*** Data Section Begins ***

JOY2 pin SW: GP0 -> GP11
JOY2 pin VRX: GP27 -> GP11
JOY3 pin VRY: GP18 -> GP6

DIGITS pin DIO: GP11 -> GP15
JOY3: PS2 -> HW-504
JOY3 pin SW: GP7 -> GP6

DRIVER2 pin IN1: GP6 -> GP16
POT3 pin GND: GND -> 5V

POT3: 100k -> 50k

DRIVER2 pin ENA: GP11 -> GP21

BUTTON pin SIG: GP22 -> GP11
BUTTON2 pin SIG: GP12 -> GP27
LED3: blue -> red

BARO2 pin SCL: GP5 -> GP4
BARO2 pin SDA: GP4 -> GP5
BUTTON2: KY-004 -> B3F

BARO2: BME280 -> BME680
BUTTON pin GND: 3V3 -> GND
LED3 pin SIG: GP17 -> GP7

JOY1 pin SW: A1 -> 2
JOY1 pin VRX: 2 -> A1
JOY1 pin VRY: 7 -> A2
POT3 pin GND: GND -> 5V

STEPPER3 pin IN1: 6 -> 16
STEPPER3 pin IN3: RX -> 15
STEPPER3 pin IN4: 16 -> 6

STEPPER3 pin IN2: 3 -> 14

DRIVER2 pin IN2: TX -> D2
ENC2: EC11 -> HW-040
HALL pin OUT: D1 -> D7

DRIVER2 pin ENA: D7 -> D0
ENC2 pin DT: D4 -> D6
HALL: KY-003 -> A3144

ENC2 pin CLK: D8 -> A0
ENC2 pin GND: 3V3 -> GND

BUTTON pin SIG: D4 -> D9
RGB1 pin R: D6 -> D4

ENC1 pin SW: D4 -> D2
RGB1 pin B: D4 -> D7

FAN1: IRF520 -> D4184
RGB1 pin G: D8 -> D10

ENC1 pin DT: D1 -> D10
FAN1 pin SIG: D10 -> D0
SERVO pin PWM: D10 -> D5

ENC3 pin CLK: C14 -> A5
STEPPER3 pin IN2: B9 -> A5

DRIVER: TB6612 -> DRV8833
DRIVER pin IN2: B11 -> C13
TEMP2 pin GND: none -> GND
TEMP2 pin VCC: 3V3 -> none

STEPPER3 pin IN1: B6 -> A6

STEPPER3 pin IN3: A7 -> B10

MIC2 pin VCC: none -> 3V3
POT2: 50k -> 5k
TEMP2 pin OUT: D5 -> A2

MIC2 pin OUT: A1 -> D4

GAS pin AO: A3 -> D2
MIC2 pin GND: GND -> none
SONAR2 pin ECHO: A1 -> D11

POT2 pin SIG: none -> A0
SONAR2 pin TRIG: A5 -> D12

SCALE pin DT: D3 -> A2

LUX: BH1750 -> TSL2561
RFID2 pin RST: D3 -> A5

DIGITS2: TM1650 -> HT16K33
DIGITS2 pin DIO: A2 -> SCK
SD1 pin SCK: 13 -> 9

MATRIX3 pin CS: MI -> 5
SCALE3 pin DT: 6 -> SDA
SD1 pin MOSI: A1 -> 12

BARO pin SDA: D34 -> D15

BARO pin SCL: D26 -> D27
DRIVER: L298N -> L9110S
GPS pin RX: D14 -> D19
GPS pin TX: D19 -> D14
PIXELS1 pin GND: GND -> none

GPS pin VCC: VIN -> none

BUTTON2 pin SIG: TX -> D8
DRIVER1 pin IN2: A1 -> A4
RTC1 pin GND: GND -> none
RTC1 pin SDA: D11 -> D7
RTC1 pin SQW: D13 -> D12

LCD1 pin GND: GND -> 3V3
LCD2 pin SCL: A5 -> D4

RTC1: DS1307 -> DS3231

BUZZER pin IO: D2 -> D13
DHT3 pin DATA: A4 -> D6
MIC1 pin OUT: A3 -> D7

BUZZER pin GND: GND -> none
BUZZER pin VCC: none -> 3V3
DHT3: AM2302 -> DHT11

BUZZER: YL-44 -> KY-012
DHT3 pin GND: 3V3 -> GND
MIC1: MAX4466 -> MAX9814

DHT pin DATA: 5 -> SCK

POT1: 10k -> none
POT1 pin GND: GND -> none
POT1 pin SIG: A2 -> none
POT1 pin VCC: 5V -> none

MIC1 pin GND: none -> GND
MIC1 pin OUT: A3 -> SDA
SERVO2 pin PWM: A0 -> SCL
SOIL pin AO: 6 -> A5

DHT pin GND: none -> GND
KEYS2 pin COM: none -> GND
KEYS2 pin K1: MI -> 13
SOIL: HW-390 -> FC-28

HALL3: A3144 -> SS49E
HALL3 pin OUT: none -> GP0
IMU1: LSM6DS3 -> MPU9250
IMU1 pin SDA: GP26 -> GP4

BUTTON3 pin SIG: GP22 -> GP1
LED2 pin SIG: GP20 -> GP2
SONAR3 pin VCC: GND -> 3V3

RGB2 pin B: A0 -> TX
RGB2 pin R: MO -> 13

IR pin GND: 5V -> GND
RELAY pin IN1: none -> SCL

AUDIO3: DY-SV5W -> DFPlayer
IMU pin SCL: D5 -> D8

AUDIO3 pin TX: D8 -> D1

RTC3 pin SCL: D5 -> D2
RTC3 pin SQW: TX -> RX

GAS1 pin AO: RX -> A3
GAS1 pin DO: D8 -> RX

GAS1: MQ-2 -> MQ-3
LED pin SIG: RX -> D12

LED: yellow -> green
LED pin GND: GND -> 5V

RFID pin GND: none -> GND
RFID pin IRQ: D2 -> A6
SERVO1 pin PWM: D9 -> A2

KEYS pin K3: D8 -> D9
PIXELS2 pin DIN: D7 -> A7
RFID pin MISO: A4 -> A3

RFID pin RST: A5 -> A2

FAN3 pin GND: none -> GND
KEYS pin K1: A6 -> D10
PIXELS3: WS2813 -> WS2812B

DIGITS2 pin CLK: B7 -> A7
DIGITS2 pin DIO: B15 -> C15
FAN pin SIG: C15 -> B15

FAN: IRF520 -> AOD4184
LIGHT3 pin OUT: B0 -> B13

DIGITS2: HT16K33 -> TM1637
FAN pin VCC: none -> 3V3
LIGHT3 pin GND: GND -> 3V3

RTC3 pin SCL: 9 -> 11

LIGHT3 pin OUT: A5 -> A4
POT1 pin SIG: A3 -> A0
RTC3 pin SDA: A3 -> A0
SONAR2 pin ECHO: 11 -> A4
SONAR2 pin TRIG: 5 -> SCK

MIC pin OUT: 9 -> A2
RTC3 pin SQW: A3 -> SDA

*** Data Section Ends ***

• _Exercise_
Reproduce exactly every line between the line with "RGB2 pin B: A0 -> TX" and the last line of the records above, both included.

• _Task response_
RGB2 pin B: A0 -> TX
RGB2 pin R: MO -> 13

IR pin GND: 5V -> GND
RELAY pin IN1: none -> SCL

AUDIO3: DY-SV5W -> DFPlayer
IMU pin SCL: D5 -> D8

AUDIO3 pin TX: D8 -> D1

RTC3 pin SCL: D5 -> D2
RTC3 pin SQW: TX -> RX

GAS1 pin AO: RX -> A3
GAS1 pin DO: D8 -> RX

GAS1: MQ-2 -> MQ-3
LED pin SIG: RX -> D12

LED: yellow -> green
LED pin GND: GND -> 5V

RFID pin GND: none -> GND
RFID pin IRQ: D2 -> A6
SERVO1 pin PWM: D9 -> A2

KEYS pin K3: D8 -> D9
PIXELS2 pin DIN: D7 -> A7
RFID pin MISO: A4 -> A3

RFID pin RST: A5 -> A2

FAN3 pin GND: none -> GND
KEYS pin K1: A6 -> D10
PIXELS3: WS2813 -> WS2812B

DIGITS2 pin CLK: B7 -> A7
DIGITS2 pin DIO: B15 -> C15
FAN pin SIG: C15 -> B15

FAN: IRF520 -> AOD4184
LIGHT3 pin OUT: B0 -> B13

DIGITS2: HT16K33 -> TM1637
FAN pin VCC: none -> 3V3
LIGHT3 pin GND: GND -> 3V3

RTC3 pin SCL: 9 -> 11

LIGHT3 pin OUT: A5 -> A4
POT1 pin SIG: A3 -> A0
RTC3 pin SDA: A3 -> A0
SONAR2 pin ECHO: 11 -> A4
SONAR2 pin TRIG: 5 -> SCK

MIC pin OUT: 9 -> A2
RTC3 pin SQW: A3 -> SDA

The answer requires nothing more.